### What is needed
In the records below, begin at the line containing "webinar.py: [367,164,692,269] ->" and end at the line containing "Olmax: [97,543,140,586] ->"; quote every line in that span exactly, including both boundary lines, and no others.

### Input records
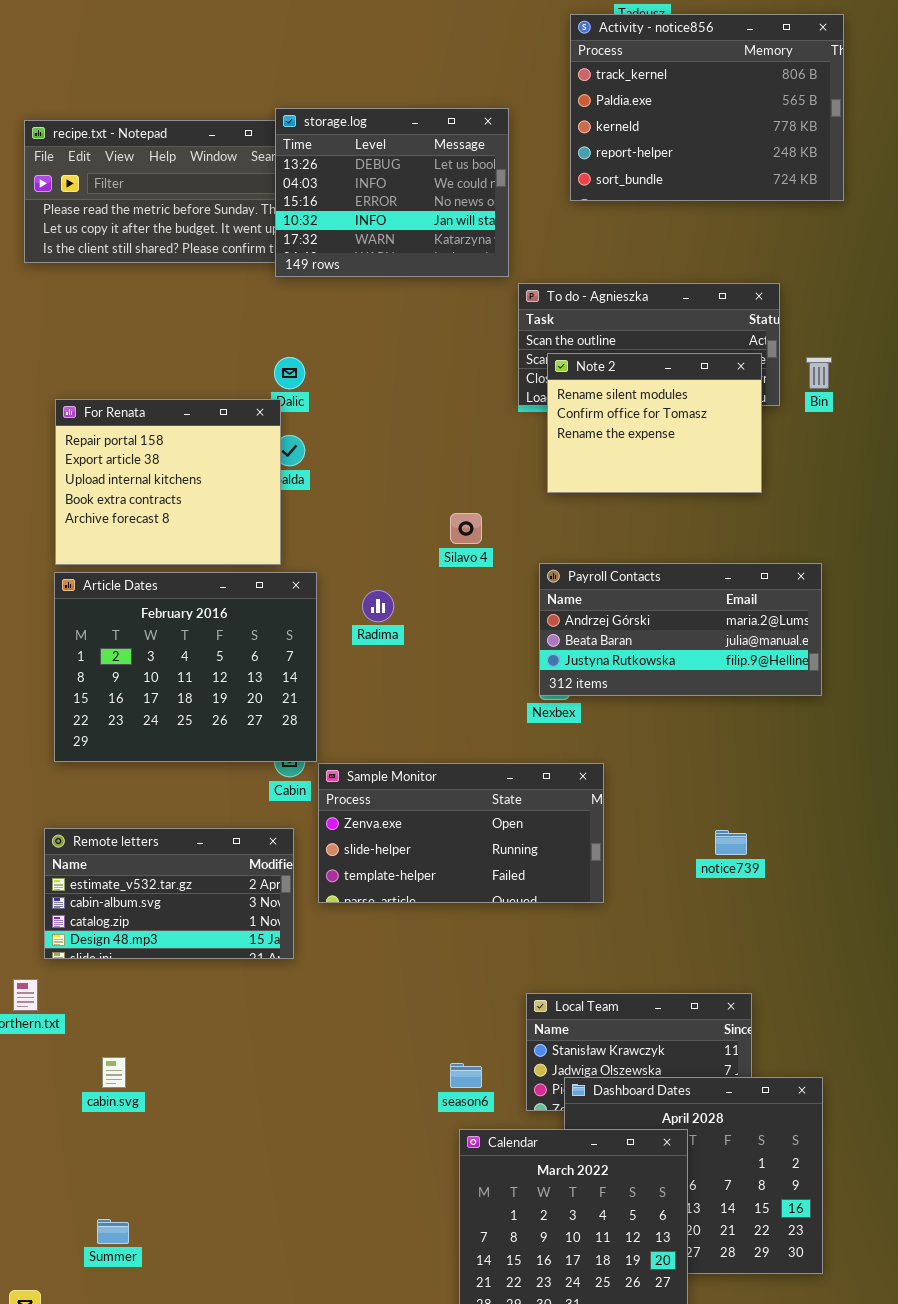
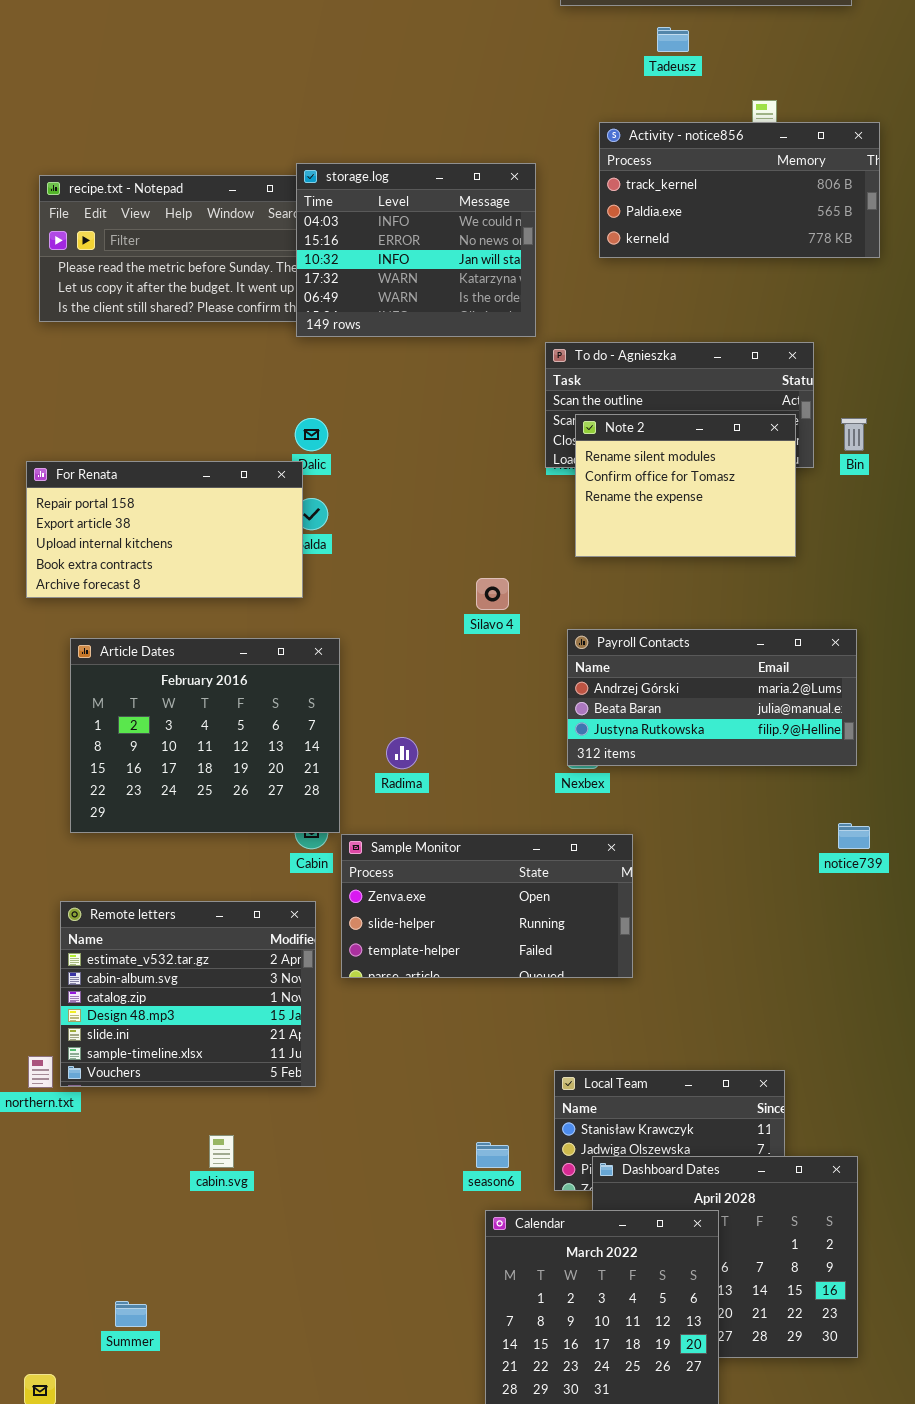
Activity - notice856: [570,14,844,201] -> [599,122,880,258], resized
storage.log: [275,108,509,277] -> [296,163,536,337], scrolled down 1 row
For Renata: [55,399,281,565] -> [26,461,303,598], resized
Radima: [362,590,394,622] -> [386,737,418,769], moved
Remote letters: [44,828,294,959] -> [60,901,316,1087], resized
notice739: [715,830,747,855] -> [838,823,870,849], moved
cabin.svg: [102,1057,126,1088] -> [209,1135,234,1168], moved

* * *

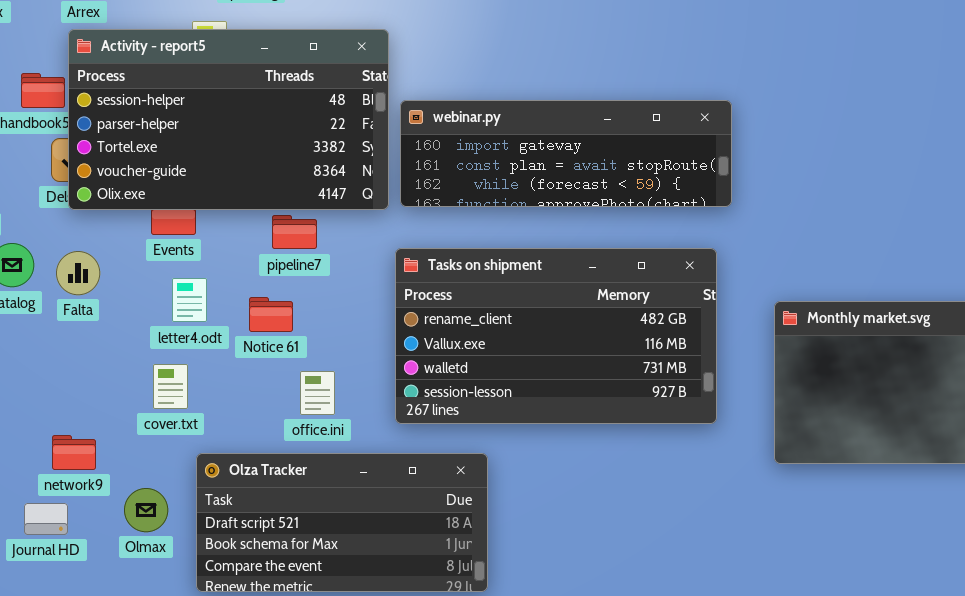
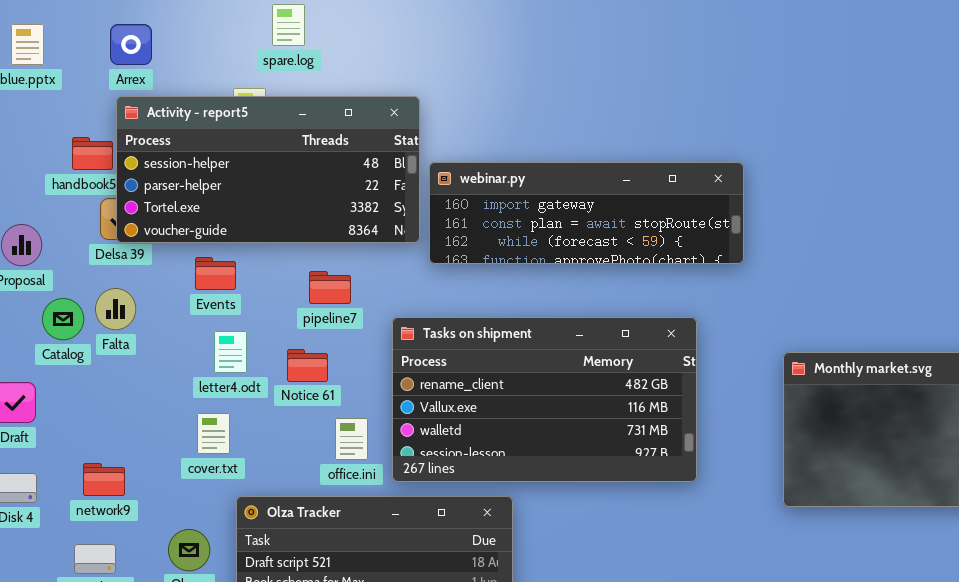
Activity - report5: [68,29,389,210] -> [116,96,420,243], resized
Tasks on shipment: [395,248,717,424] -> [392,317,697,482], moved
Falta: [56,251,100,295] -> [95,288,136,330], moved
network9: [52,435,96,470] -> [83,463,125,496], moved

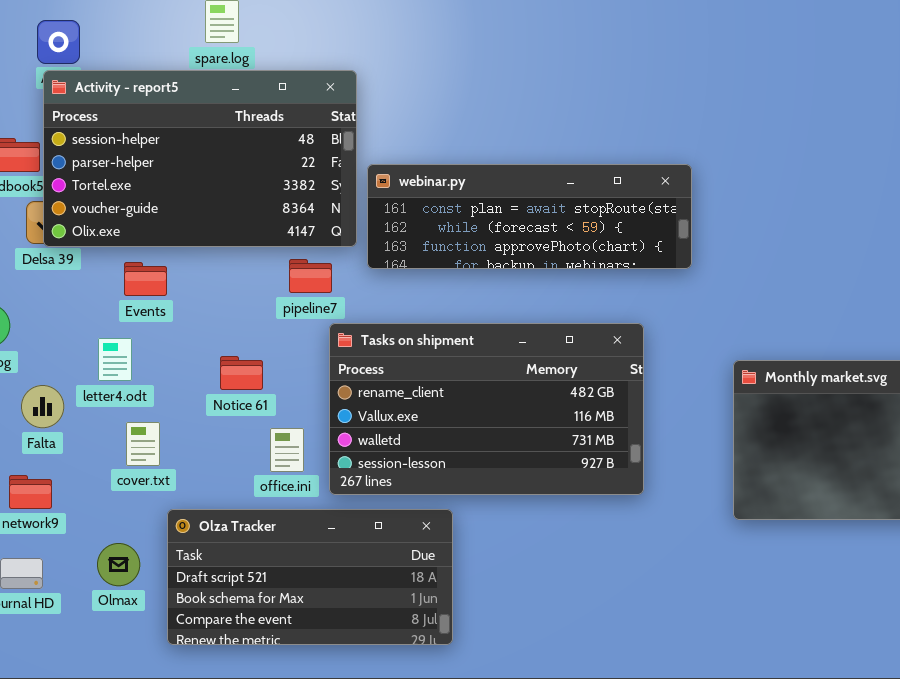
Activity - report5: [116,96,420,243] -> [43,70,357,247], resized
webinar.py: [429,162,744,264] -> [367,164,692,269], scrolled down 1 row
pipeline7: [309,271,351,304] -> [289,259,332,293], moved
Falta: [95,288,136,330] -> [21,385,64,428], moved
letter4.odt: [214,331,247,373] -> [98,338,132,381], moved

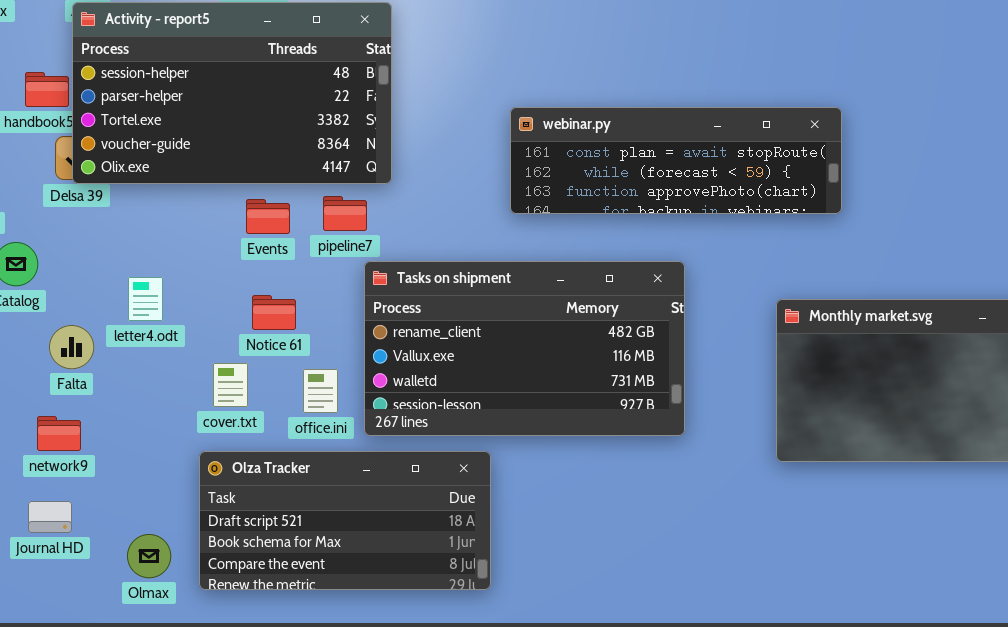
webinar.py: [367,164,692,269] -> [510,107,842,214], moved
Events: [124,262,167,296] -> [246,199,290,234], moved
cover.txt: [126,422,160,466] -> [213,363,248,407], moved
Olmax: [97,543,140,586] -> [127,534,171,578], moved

### Exercise answer
webinar.py: [367,164,692,269] -> [510,107,842,214], moved
Events: [124,262,167,296] -> [246,199,290,234], moved
cover.txt: [126,422,160,466] -> [213,363,248,407], moved
Olmax: [97,543,140,586] -> [127,534,171,578], moved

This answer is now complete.